Exercise material
....................

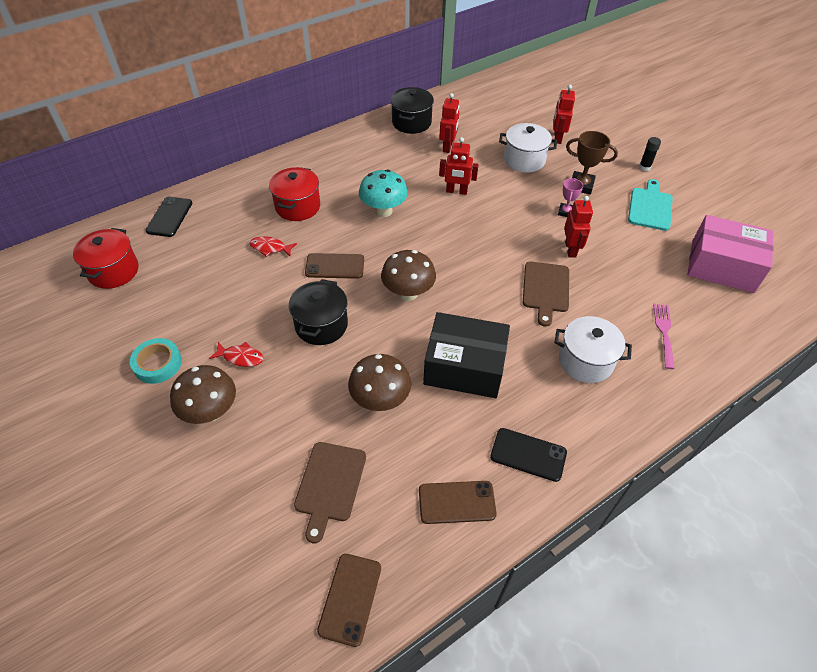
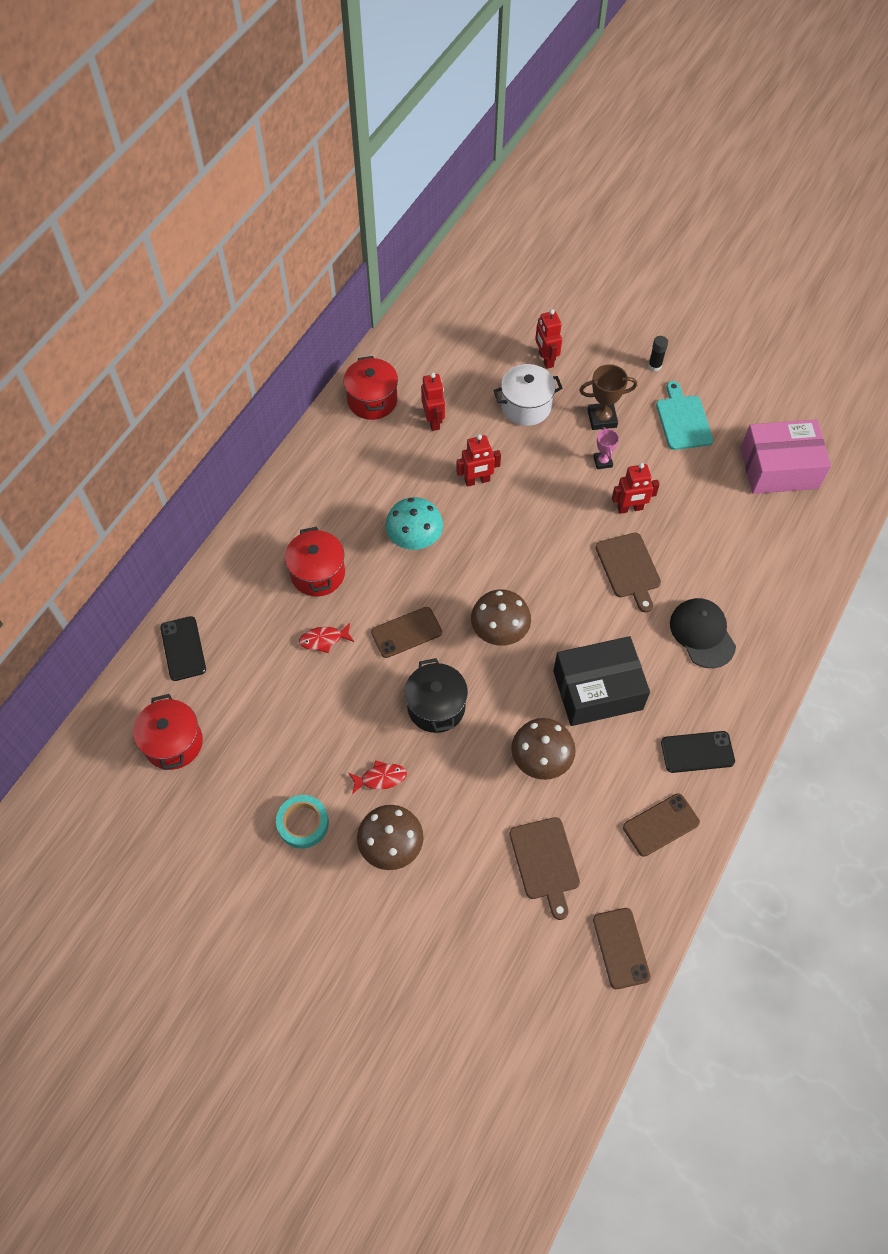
camera: 25 degrees left, 10 degrees up
(411, 122) = (372, 400): black pot -> red pot
(570, 249) = (630, 508): red robot -> red robot turned 105 degrees clockwise
(585, 361) = (702, 634): white pot -> black cap
(664, 332) = (757, 570): pink fork -> none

....................

Job
Scan the material above for lines holding the string "degrees" and copy those lines.

Final answer
camera: 25 degrees left, 10 degrees up
(570, 249) = (630, 508): red robot -> red robot turned 105 degrees clockwise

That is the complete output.